EXERCISE OBJECTIVE:
Could the entries below be reproduced exactly, with the images removed?

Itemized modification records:
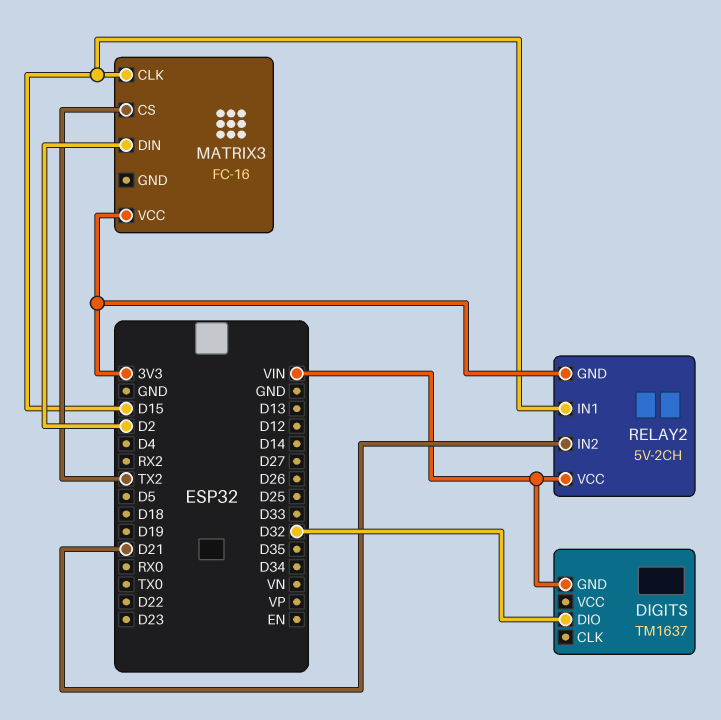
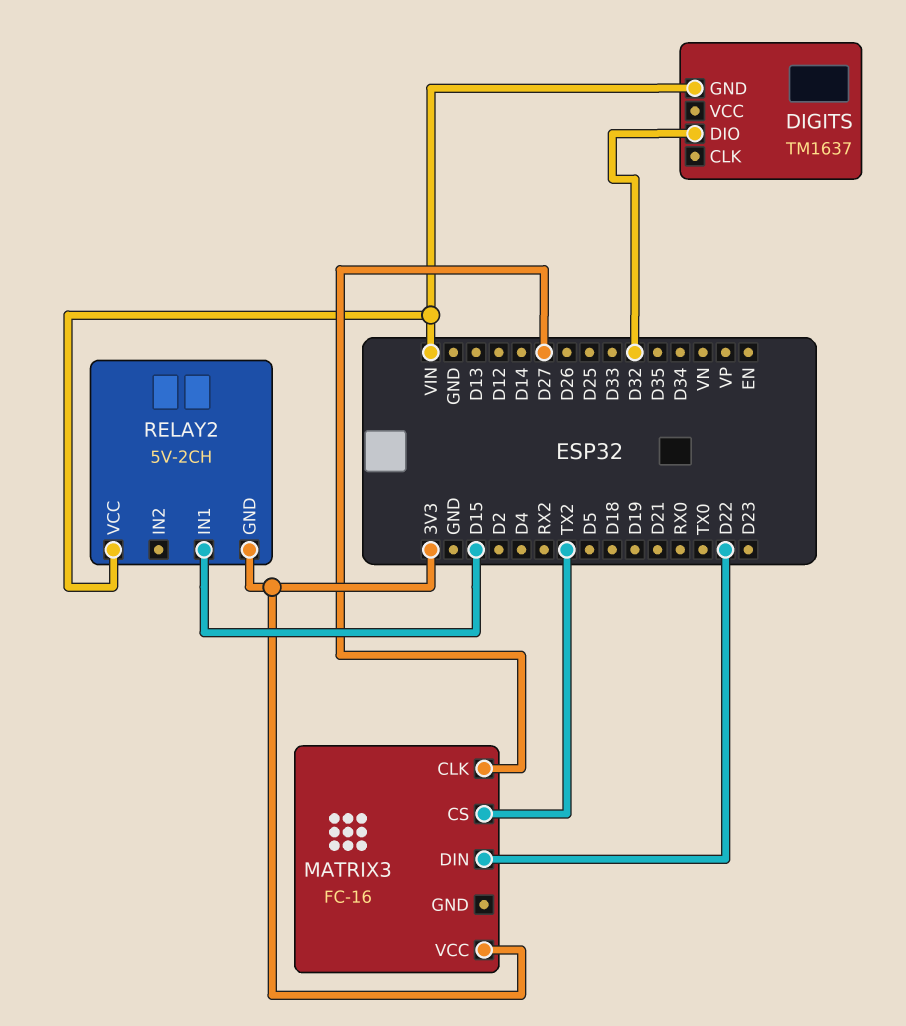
MATRIX3 pin CLK: D15 -> D27
MATRIX3 pin DIN: D2 -> D22
RELAY2 pin IN2: D21 -> none

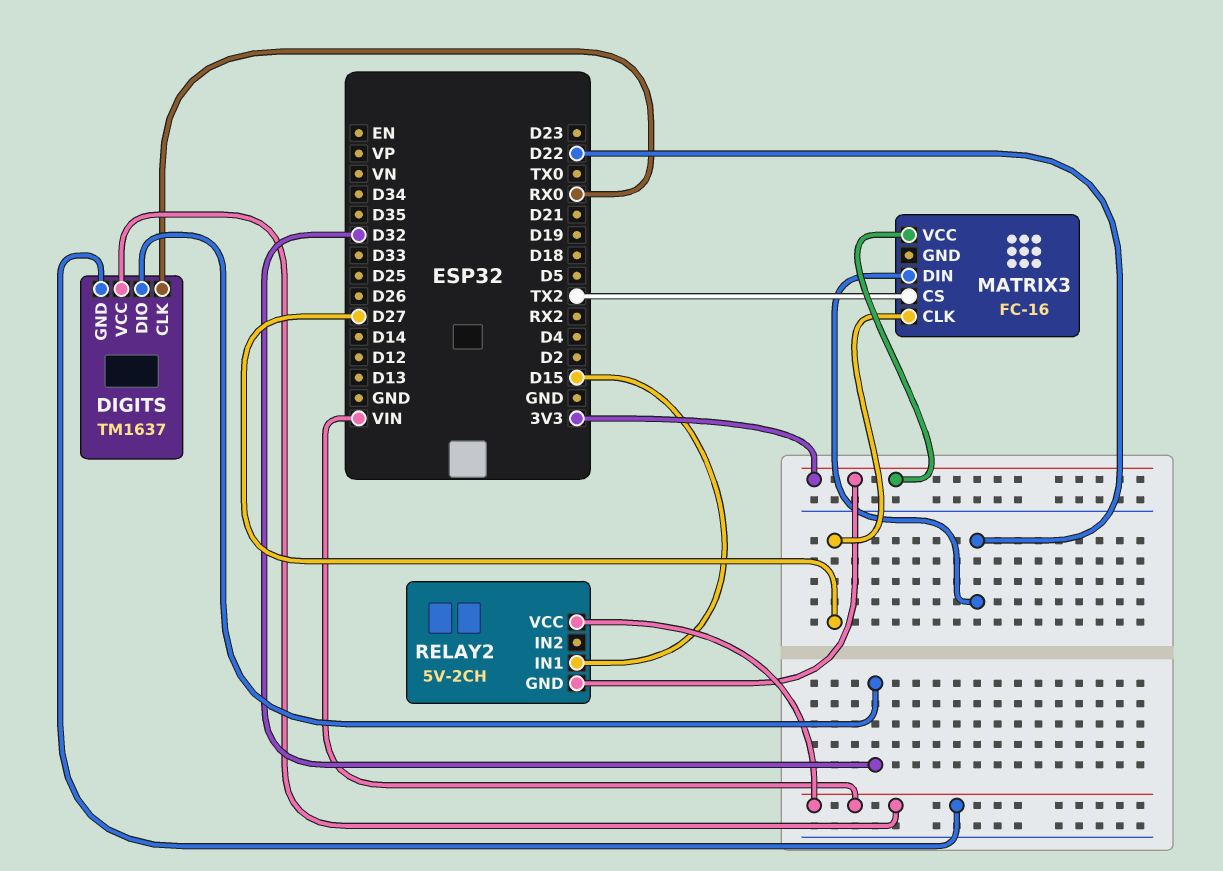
DIGITS pin CLK: none -> RX0
DIGITS pin VCC: none -> VIN

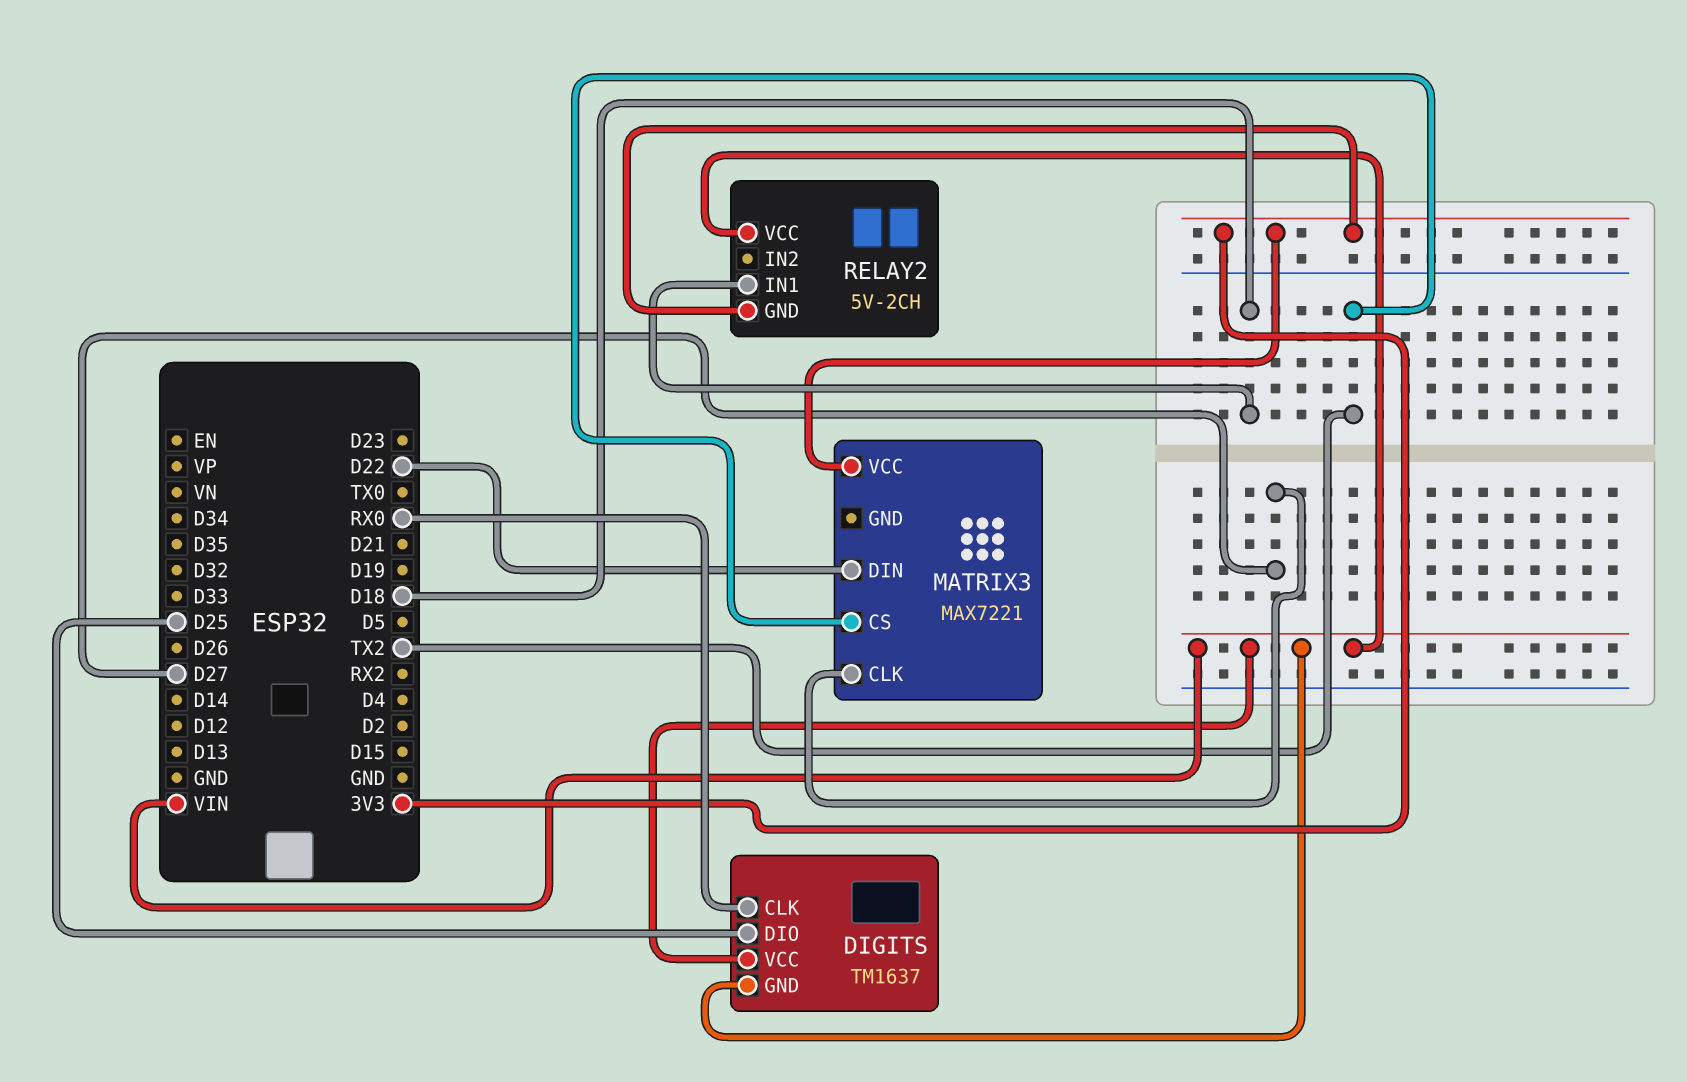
DIGITS pin DIO: D32 -> D25
MATRIX3: FC-16 -> MAX7221
RELAY2 pin IN1: D15 -> D18

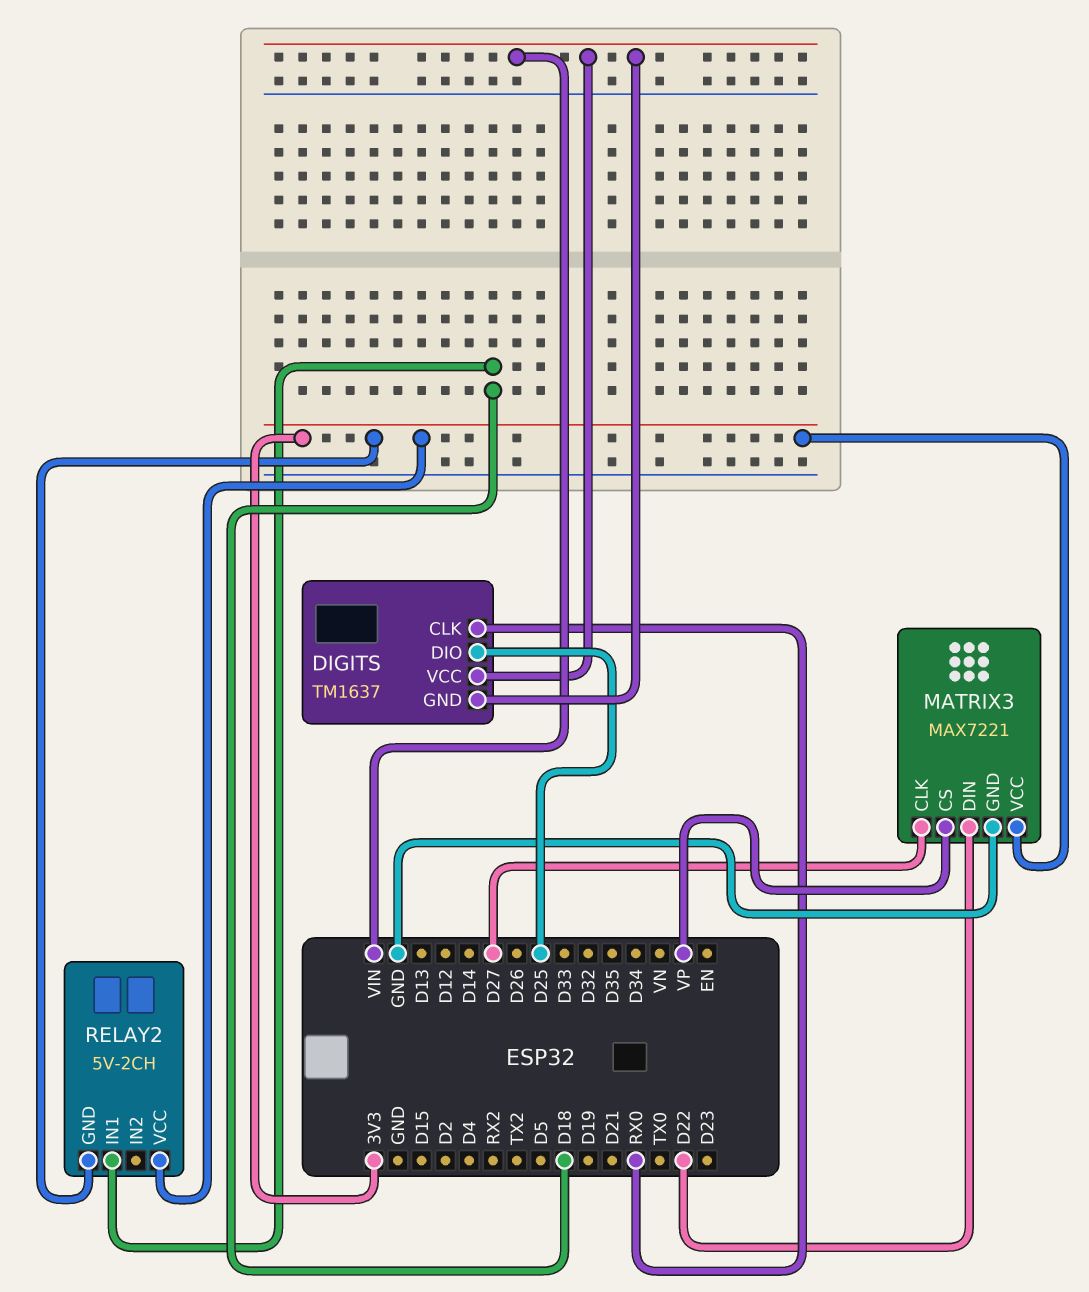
MATRIX3 pin CS: TX2 -> VP
MATRIX3 pin GND: none -> GND
RELAY2 pin VCC: VIN -> 3V3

ANSWER TO THE PROBLEM:
MATRIX3 pin CLK: D15 -> D27
MATRIX3 pin DIN: D2 -> D22
RELAY2 pin IN2: D21 -> none

DIGITS pin CLK: none -> RX0
DIGITS pin VCC: none -> VIN

DIGITS pin DIO: D32 -> D25
MATRIX3: FC-16 -> MAX7221
RELAY2 pin IN1: D15 -> D18

MATRIX3 pin CS: TX2 -> VP
MATRIX3 pin GND: none -> GND
RELAY2 pin VCC: VIN -> 3V3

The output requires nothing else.